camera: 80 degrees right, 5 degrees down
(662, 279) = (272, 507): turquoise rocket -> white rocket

※

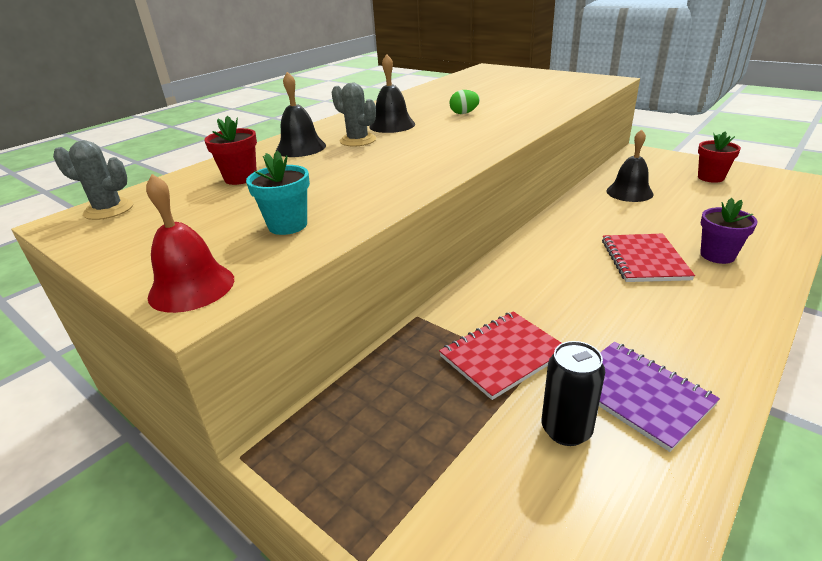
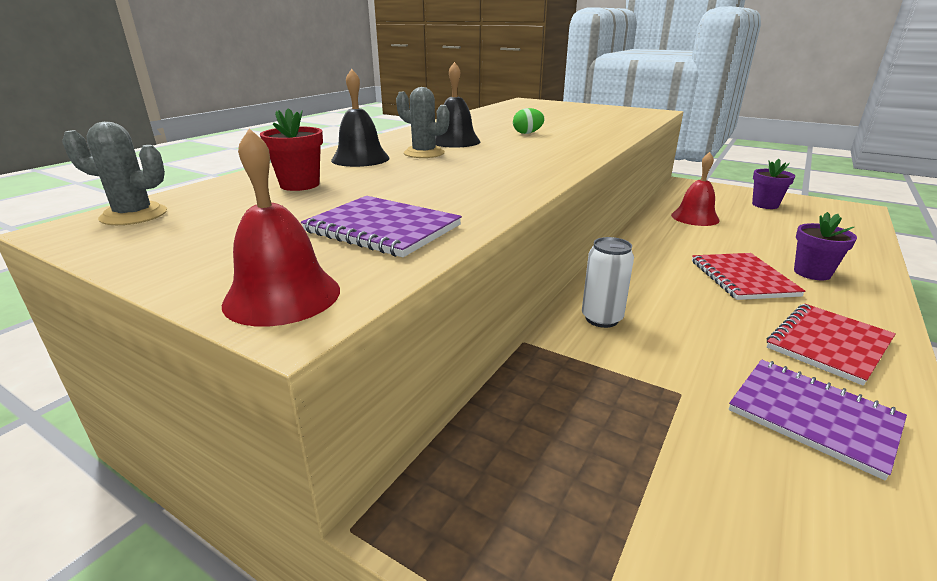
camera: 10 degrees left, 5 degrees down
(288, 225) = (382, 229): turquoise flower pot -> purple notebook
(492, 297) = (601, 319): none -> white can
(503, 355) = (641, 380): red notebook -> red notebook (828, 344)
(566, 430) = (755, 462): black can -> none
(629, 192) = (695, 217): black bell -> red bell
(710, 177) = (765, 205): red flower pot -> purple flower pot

※

● **ABOUT THIS TASK**:
In the entries above, find the line holding "camera: 80 degrees right, 5 degrees down" and the line holding "(662, 279) = (272, 507): turquoise", then retype exactly those two lines and every line between them, and nothing else.

● **ANSWER TO THIS EXERCISE**:
camera: 80 degrees right, 5 degrees down
(662, 279) = (272, 507): turquoise rocket -> white rocket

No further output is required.